WHAT THIS TASK INVOLVES: Write out every record in full, keeping each character exactly as it is.

Records from a data collection
────────
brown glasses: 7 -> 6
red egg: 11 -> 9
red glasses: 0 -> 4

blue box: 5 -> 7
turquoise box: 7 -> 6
────────
SOLUTION:
brown glasses: 7 -> 6
red egg: 11 -> 9
red glasses: 0 -> 4

blue box: 5 -> 7
turquoise box: 7 -> 6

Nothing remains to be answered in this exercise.